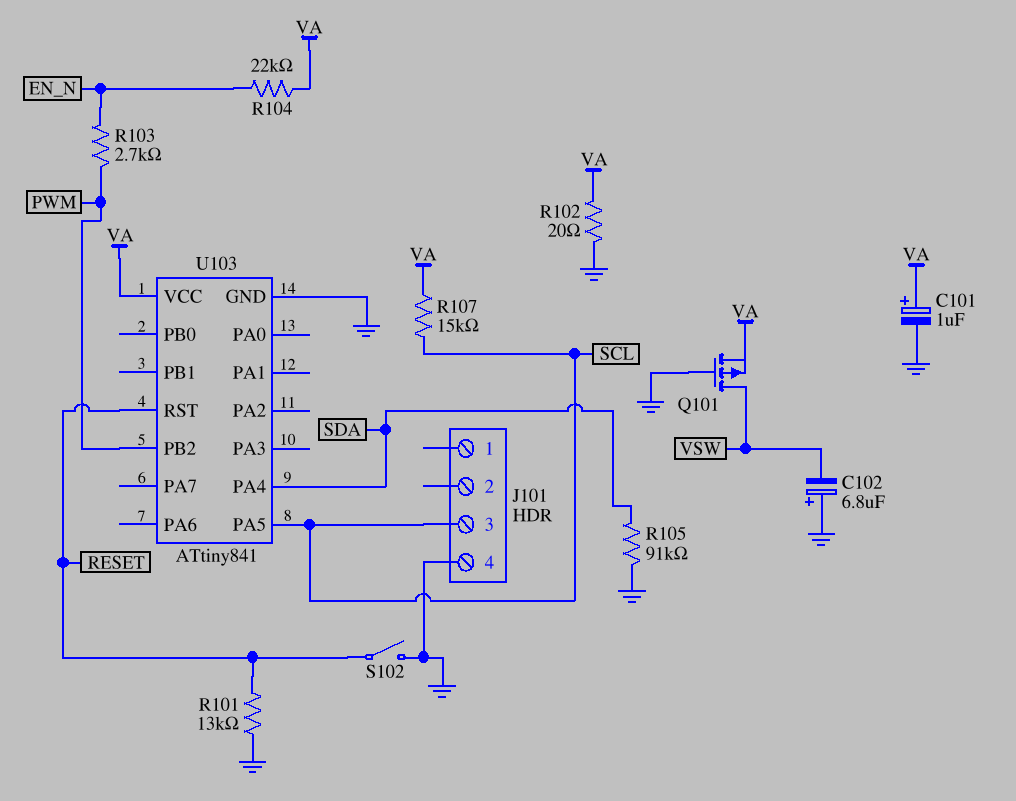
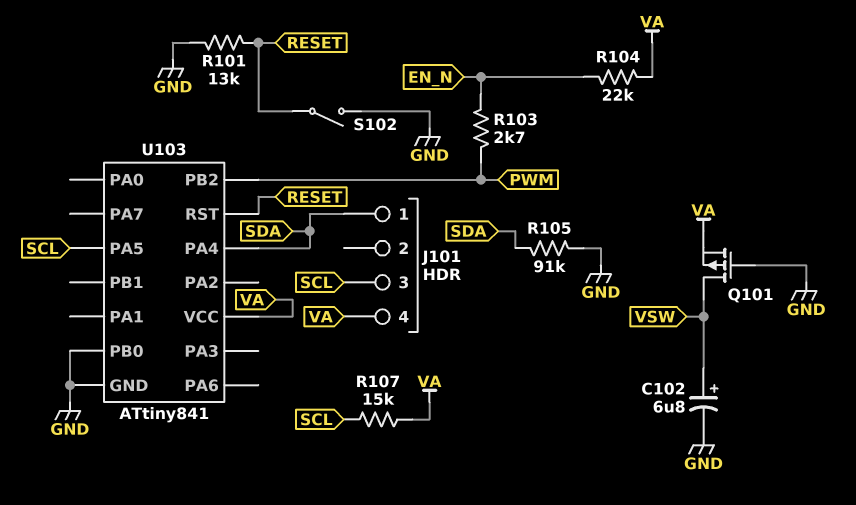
C101: 1uF (plus VA, minus GND) -> none
C102: 6.8uF (plus GND, minus VSW) -> 6.8uF (plus VSW, minus GND)
J101 pin 1: none -> SDA
J101 pin 4: GND -> VA
R102: 20 (GND, VA) -> none
U103 pin PB0: none -> GND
* * * * * * * * *
_AIM OF THE TASK_. Once the pictures are set aside, retype the rest of the listing exactly.

_SOLUTION TO THIS EXERCISE_.
C101: 1uF (plus VA, minus GND) -> none
C102: 6.8uF (plus GND, minus VSW) -> 6.8uF (plus VSW, minus GND)
J101 pin 1: none -> SDA
J101 pin 4: GND -> VA
R102: 20 (GND, VA) -> none
U103 pin PB0: none -> GND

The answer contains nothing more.